§ Task directions:
All lines from the one containing "dumbbell (turquoise) [539,370]" through the final line of the listing below, and no others, must be returned exactly; no pictures belong in the copy.

§ Data under study:
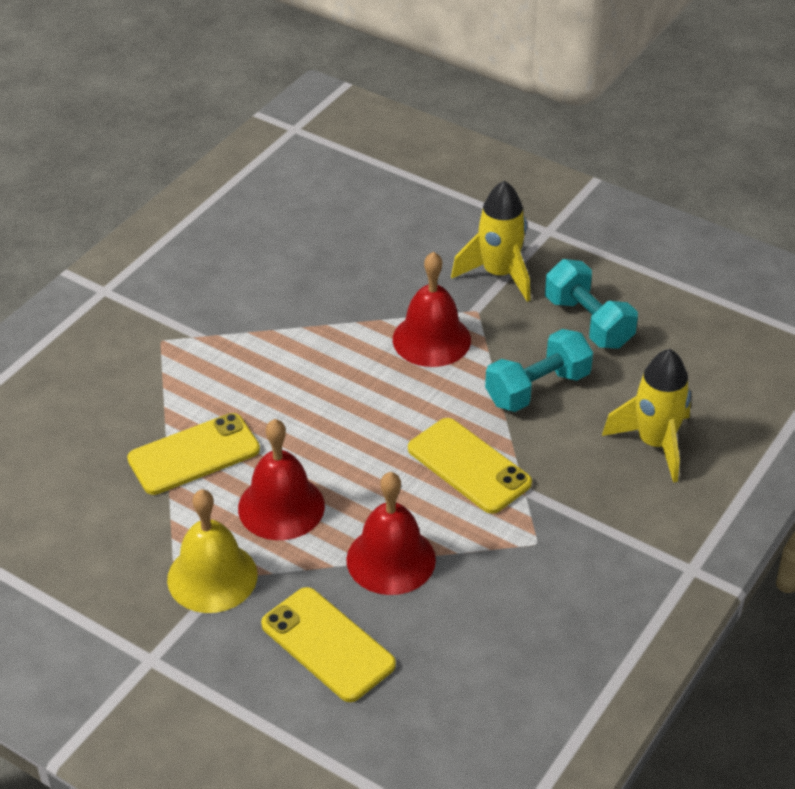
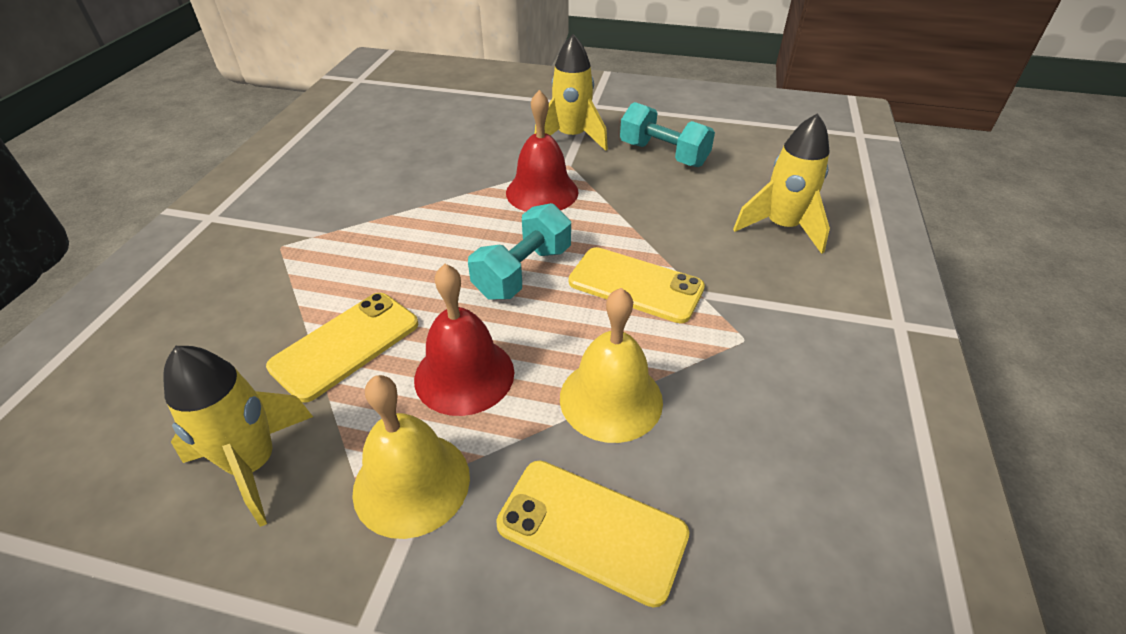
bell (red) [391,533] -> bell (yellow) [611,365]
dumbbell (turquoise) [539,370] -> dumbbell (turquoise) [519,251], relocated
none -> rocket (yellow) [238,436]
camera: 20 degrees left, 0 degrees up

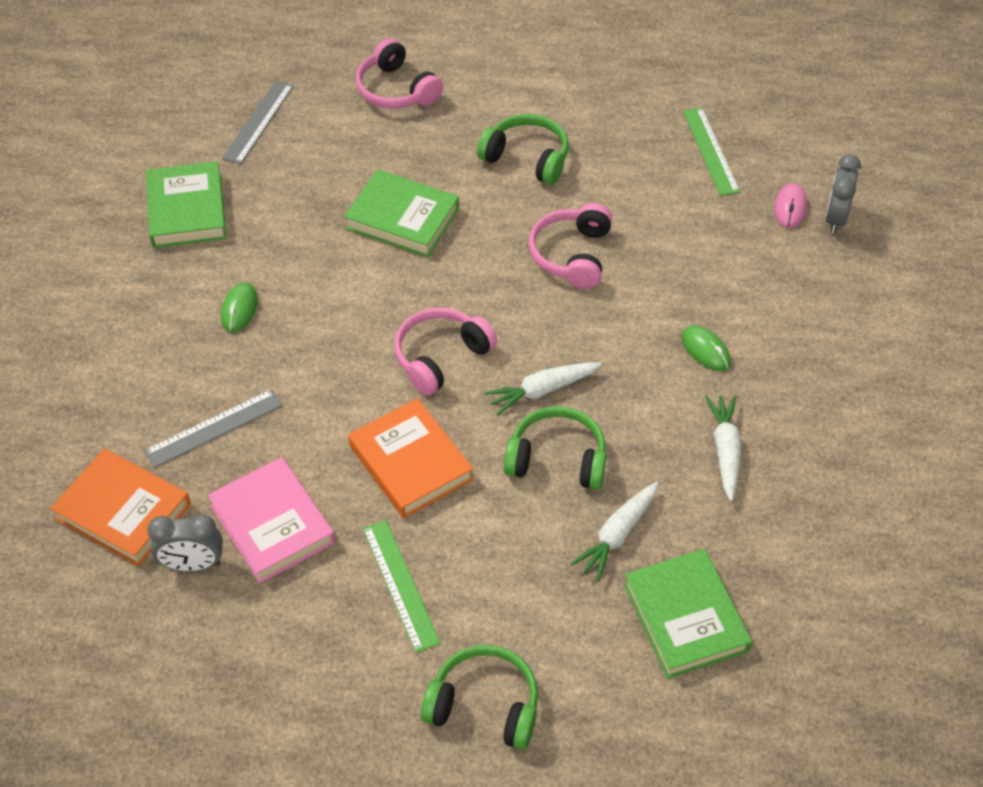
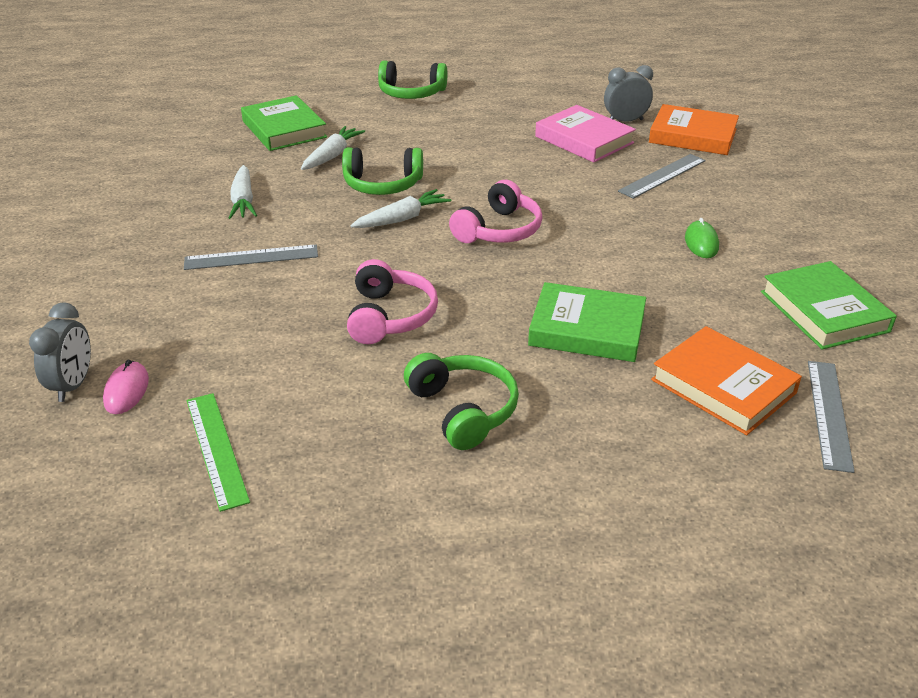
book (orange) [410,458] -> book (orange) [726,380], relocated
headphones (pink) [399,73] -> none
ruler (green) [402,586] -> none
headphones (green) [523,149] -> headphones (green) [461,401], 135 degrees counterclockwise
mouse (green) [706,348] -> ruler (grey) [251,257]
camera: 170 degrees right, 15 degrees down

§ Problem solution:
dumbbell (turquoise) [539,370] -> dumbbell (turquoise) [519,251], relocated
none -> rocket (yellow) [238,436]
camera: 20 degrees left, 0 degrees up

book (orange) [410,458] -> book (orange) [726,380], relocated
headphones (pink) [399,73] -> none
ruler (green) [402,586] -> none
headphones (green) [523,149] -> headphones (green) [461,401], 135 degrees counterclockwise
mouse (green) [706,348] -> ruler (grey) [251,257]
camera: 170 degrees right, 15 degrees down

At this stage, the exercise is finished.